■ TASK ■
Scan the entries below and tally the lines that include "arrow". Return nothing but the tally.

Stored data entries
☆ ☆ ☆

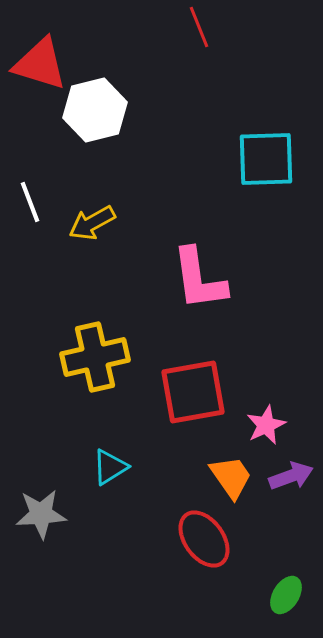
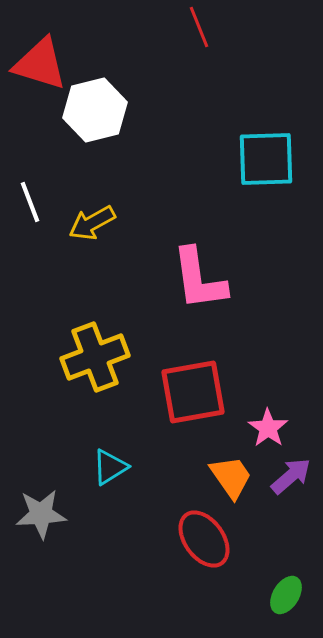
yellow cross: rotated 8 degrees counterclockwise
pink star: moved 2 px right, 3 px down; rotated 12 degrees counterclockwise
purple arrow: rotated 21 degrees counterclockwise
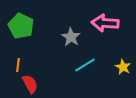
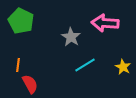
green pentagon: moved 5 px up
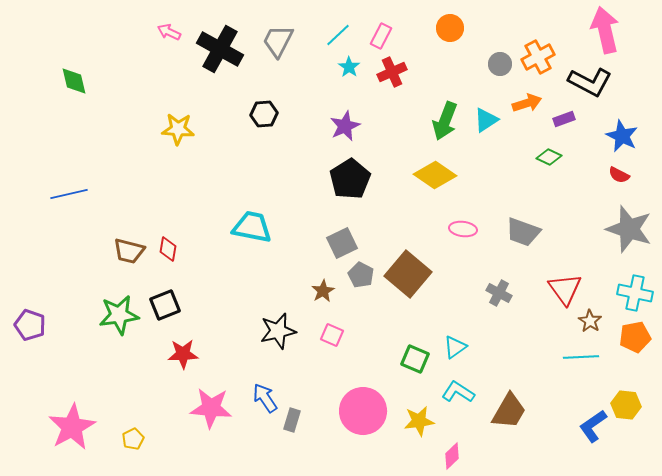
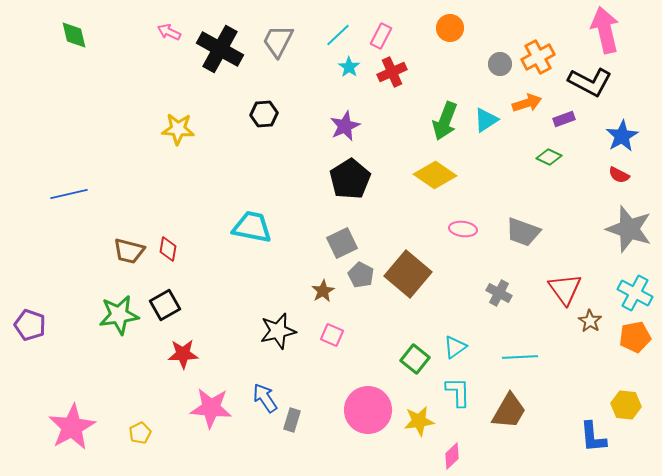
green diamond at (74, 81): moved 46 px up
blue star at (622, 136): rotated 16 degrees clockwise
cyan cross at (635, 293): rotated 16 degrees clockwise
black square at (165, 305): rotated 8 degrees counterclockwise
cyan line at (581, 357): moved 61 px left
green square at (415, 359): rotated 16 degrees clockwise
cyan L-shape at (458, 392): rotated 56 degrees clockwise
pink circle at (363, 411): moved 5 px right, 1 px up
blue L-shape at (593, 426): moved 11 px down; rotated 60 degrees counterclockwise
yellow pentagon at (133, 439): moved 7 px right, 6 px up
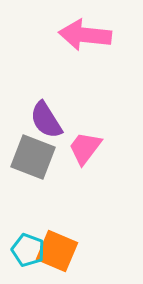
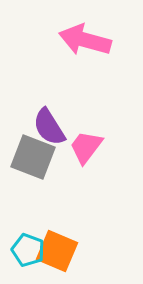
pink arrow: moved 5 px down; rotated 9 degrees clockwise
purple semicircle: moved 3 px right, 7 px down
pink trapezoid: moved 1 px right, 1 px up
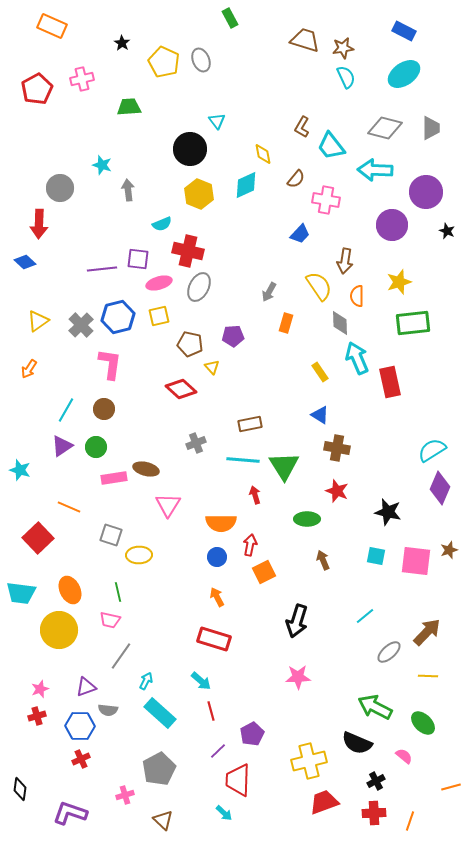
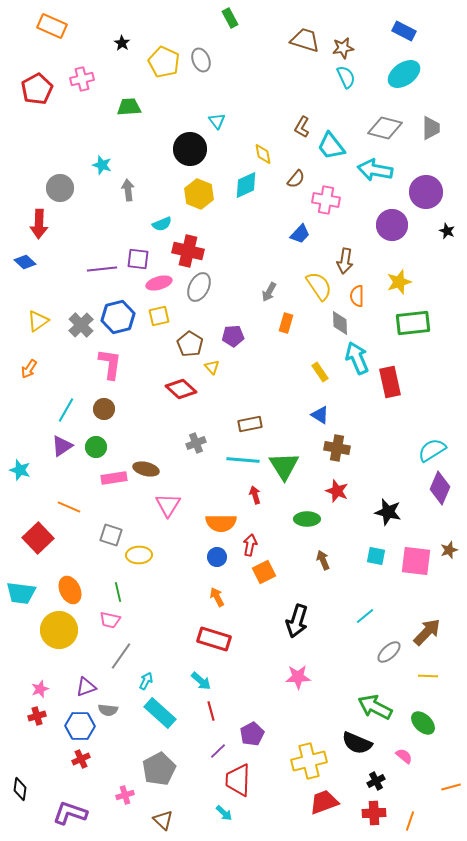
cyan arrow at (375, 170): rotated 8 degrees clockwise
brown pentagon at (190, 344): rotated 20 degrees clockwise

☆ ☆ ☆

■ EXERCISE ANSWER ■
3